Your assignment ▸ In the records that follow, find the line containing "camera: 15 degrees right, 10 degrees up" and the line containing "(627, 390) = (518, 382): red hat -> none", then transcribe both and every line between them exactly, omitting pictures.

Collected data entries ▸
------------------------------------------------------------

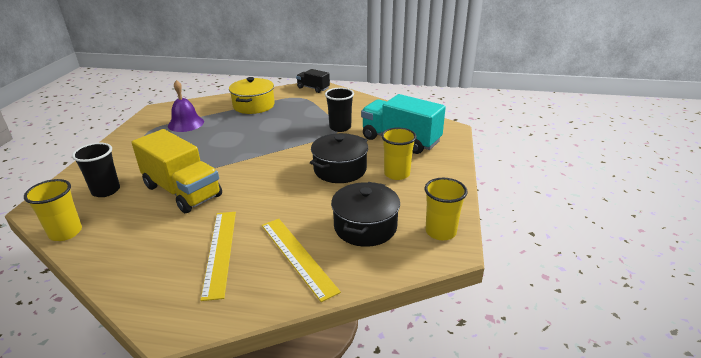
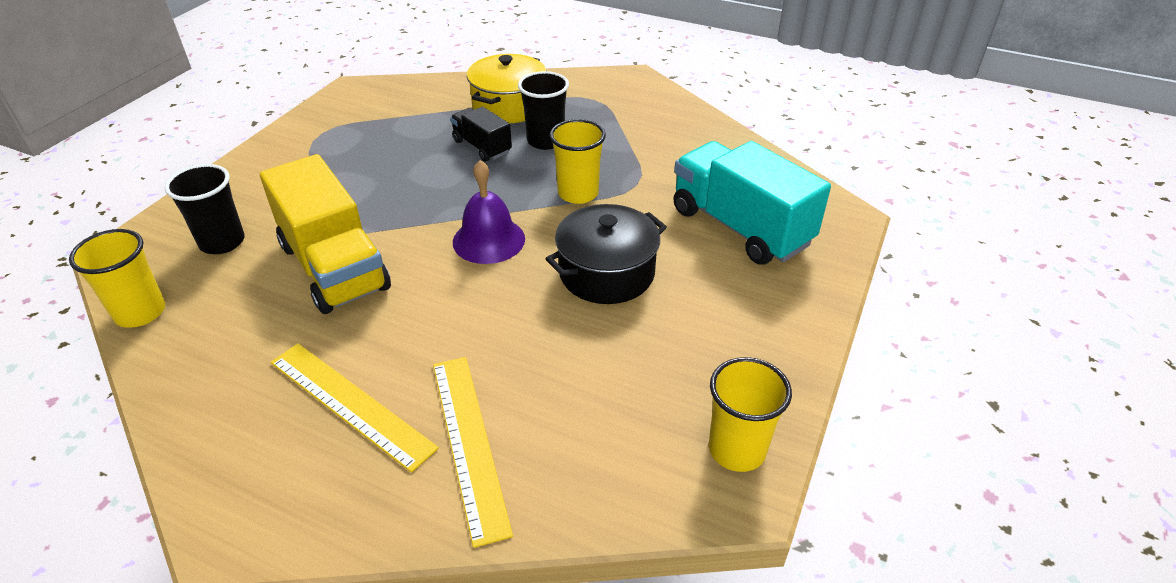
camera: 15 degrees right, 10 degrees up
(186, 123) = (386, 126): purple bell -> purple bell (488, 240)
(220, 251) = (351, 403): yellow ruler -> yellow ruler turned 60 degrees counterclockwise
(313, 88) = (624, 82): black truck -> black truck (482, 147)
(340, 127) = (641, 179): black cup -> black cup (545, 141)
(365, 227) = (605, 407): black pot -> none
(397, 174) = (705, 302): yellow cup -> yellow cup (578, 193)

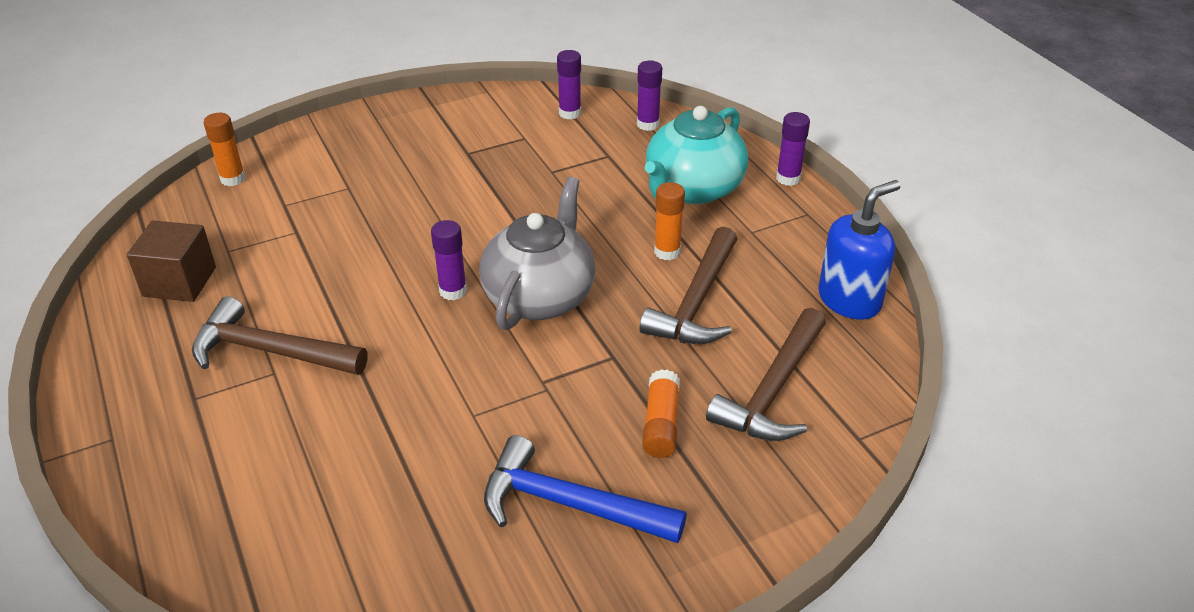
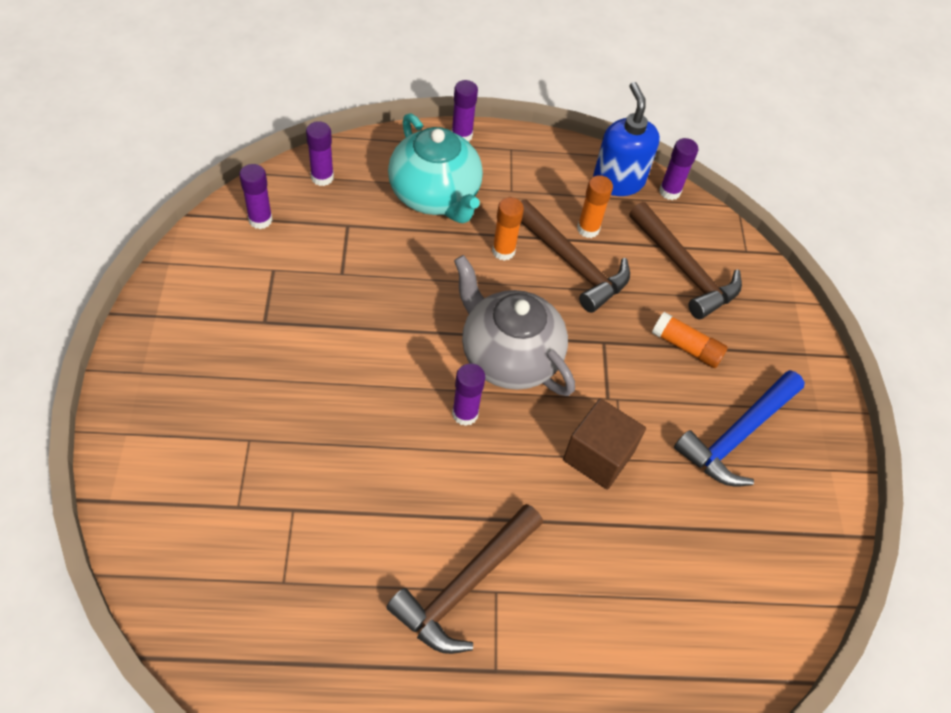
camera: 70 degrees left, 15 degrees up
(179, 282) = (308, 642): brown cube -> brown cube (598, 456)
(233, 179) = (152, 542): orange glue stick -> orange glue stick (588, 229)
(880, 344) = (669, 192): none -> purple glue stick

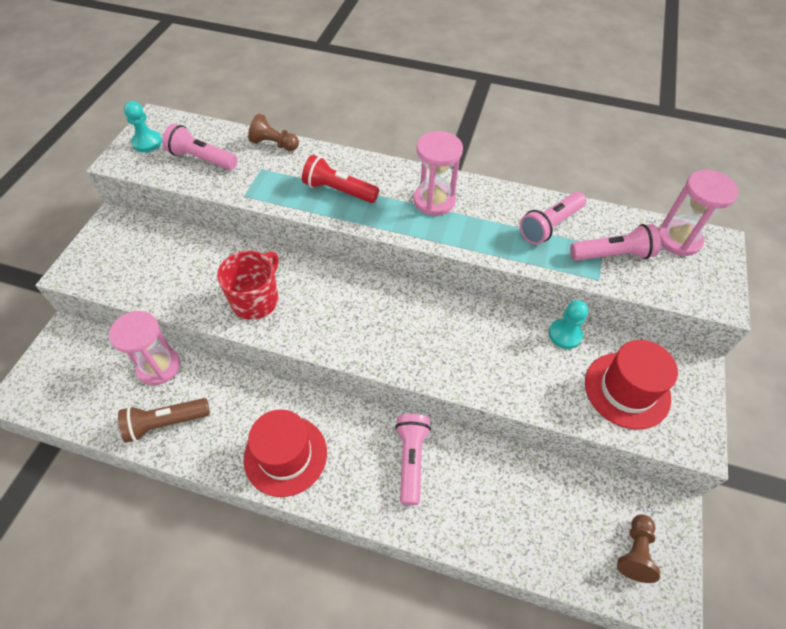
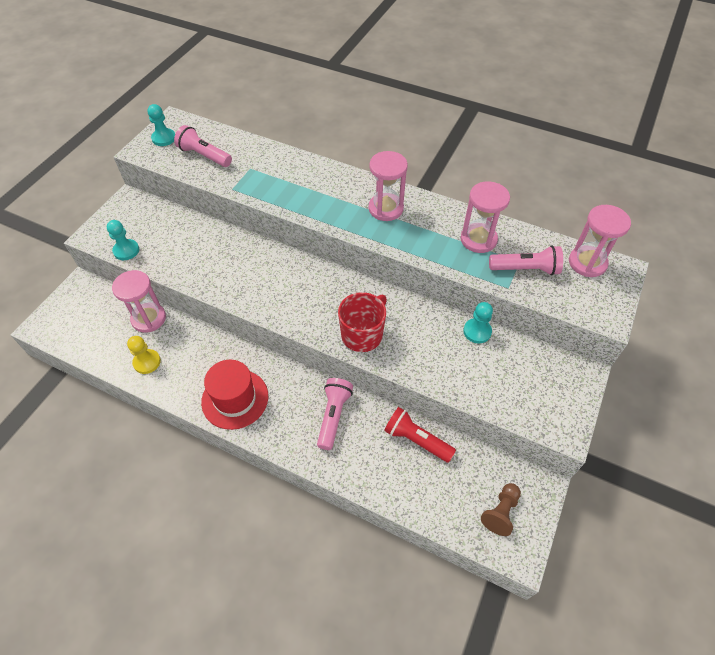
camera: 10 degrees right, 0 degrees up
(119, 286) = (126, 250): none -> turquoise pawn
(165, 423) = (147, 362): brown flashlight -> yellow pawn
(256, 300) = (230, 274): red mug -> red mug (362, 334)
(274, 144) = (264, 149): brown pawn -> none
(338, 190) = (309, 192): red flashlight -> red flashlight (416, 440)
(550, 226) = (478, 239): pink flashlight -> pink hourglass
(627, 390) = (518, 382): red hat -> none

------------------------------------------------------------

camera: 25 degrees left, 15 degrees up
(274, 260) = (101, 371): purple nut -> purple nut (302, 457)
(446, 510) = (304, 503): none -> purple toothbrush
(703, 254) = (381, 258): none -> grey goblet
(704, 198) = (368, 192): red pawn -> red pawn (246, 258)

------------------------------------------------------------

Exercise output ▸
camera: 15 degrees right, 10 degrees up
(186, 123) = (386, 126): purple bell -> purple bell (488, 240)
(220, 251) = (351, 403): yellow ruler -> yellow ruler turned 60 degrees counterclockwise
(313, 88) = (624, 82): black truck -> black truck (482, 147)
(340, 127) = (641, 179): black cup -> black cup (545, 141)
(365, 227) = (605, 407): black pot -> none
(397, 174) = (705, 302): yellow cup -> yellow cup (578, 193)

camera: 70 degrees left, 15 degrees up
(179, 282) = (308, 642): brown cube -> brown cube (598, 456)
(233, 179) = (152, 542): orange glue stick -> orange glue stick (588, 229)
(880, 344) = (669, 192): none -> purple glue stick

camera: 10 degrees right, 0 degrees up
(119, 286) = (126, 250): none -> turquoise pawn
(165, 423) = (147, 362): brown flashlight -> yellow pawn
(256, 300) = (230, 274): red mug -> red mug (362, 334)
(274, 144) = (264, 149): brown pawn -> none
(338, 190) = (309, 192): red flashlight -> red flashlight (416, 440)
(550, 226) = (478, 239): pink flashlight -> pink hourglass
(627, 390) = (518, 382): red hat -> none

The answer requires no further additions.